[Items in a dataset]
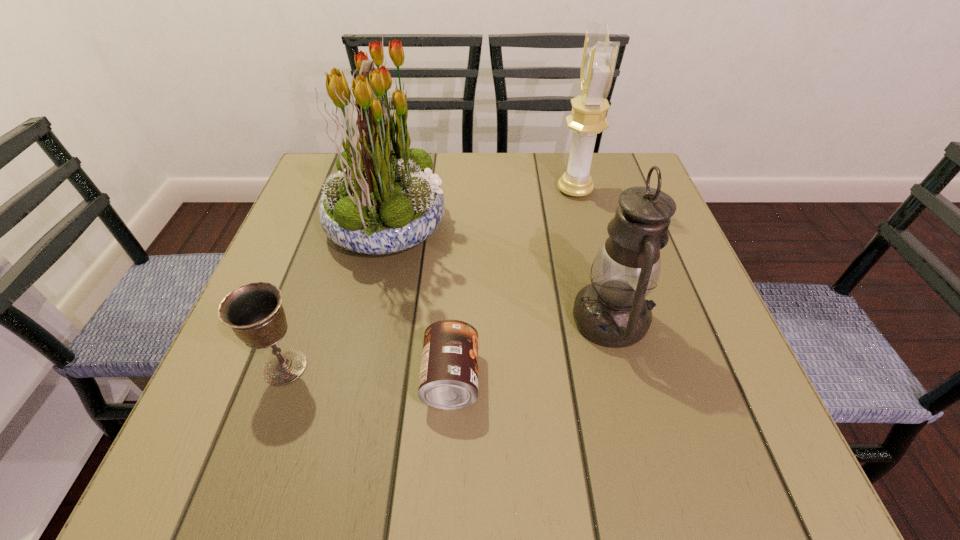
Locate an element on the screen. The width and height of the screenshot is (960, 540). vacant space situated 0.130m on the right of the second shortest object is located at coordinates (390, 367).

This screenshot has height=540, width=960. Identify the location of vacant space situated 0.150m on the front label of the can. (571, 379).

This screenshot has width=960, height=540. What are the coordinates of `flower arrangement that is at the far edge` in the screenshot? It's located at (384, 199).

Locate an element on the screen. This screenshot has width=960, height=540. award located in the far edge section of the desktop is located at coordinates (588, 117).

The width and height of the screenshot is (960, 540). Find the location of `flower arrangement present at the left edge`. flower arrangement present at the left edge is located at coordinates (384, 199).

Locate an element on the screen. This screenshot has height=540, width=960. chalice located in the left edge section of the desktop is located at coordinates (254, 312).

Locate an element on the screen. Image resolution: width=960 pixels, height=540 pixels. award that is at the right edge is located at coordinates (588, 117).

The width and height of the screenshot is (960, 540). I want to click on oil lamp that is at the right edge, so click(x=612, y=311).

Find the location of `object that is at the far left corner`. object that is at the far left corner is located at coordinates (384, 199).

Where is `object situated at the far right corner`? The height and width of the screenshot is (540, 960). object situated at the far right corner is located at coordinates (588, 117).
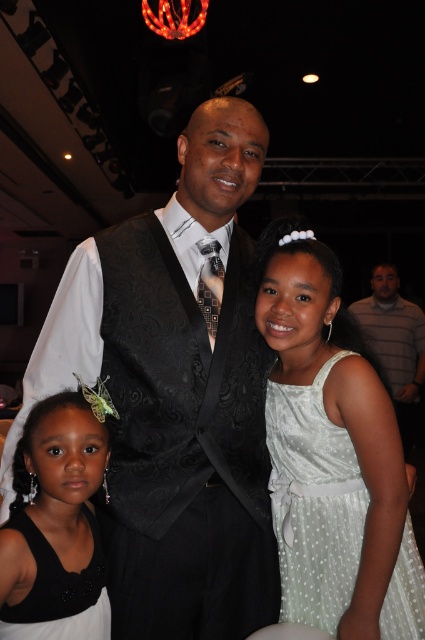
Between black satin dress at lower left and striped cotton shirt at upper right, which one is positioned higher?

black satin dress at lower left is higher up.

You are a GUI agent. You are given a task and a screenshot of the screen. Output one action in this format:
    pyautogui.click(x=<x>, y=<y>)
    Task: Click on the black satin dress at lower left
    This screenshot has height=640, width=425.
    Given the screenshot: What is the action you would take?
    pyautogui.click(x=56, y=528)

Between white dotted fabric dress at center and black satin dress at lower left, which one has more height?

white dotted fabric dress at center

Does point (312, 474) come behind point (54, 624)?

Yes, point (312, 474) is farther from viewer.

Describe the element at coordinates (314, 502) in the screenshot. Image resolution: width=425 pixels, height=640 pixels. I see `white dotted fabric dress at center` at that location.

I want to click on white dotted fabric dress at center, so click(x=314, y=502).

Does white dotted fabric dress at center have a greater height compared to striped cotton shirt at upper right?

In fact, white dotted fabric dress at center may be shorter than striped cotton shirt at upper right.

Which is above, white dotted fabric dress at center or striped cotton shirt at upper right?

Positioned higher is white dotted fabric dress at center.

Is point (325, 467) farther from viewer compared to point (404, 381)?

No.

This screenshot has height=640, width=425. In order to click on white dotted fabric dress at center in this screenshot , I will do `click(314, 502)`.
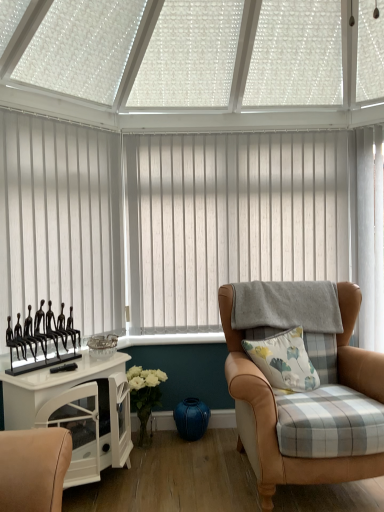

__Prompt__: Count the lines of the records that contain the word "point" and reply with the number alone.

__Answer to this exercise__: 3